Input records:
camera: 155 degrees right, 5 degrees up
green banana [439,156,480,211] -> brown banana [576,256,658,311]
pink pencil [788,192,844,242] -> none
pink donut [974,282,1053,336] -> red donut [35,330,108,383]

...

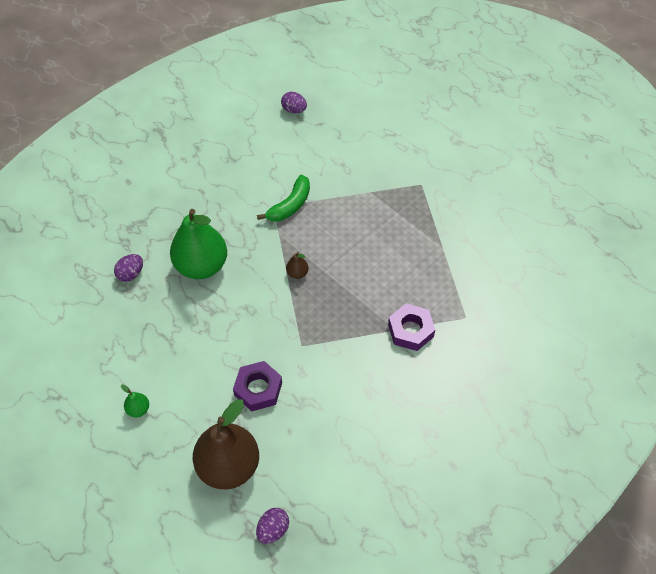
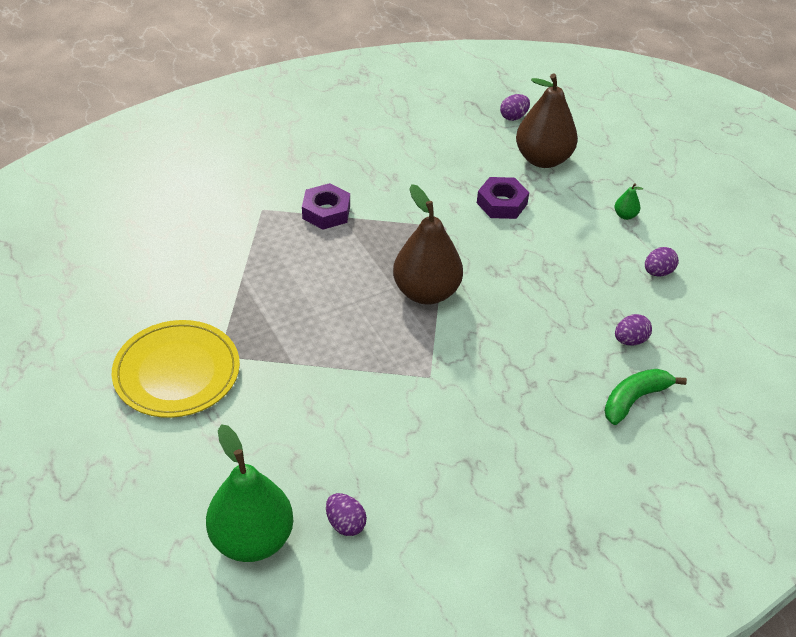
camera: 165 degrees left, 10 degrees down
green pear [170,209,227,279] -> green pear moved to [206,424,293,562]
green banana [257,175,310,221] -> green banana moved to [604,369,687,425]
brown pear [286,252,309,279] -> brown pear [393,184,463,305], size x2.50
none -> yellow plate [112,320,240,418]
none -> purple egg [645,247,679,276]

Exercise details: Reproduce exactly the lines above from the line with "brown pear [286,252,309,279]" to the line with "none -> purple egg [645,247,679,276]", including both, and add nothing.

The answer:
brown pear [286,252,309,279] -> brown pear [393,184,463,305], size x2.50
none -> yellow plate [112,320,240,418]
none -> purple egg [645,247,679,276]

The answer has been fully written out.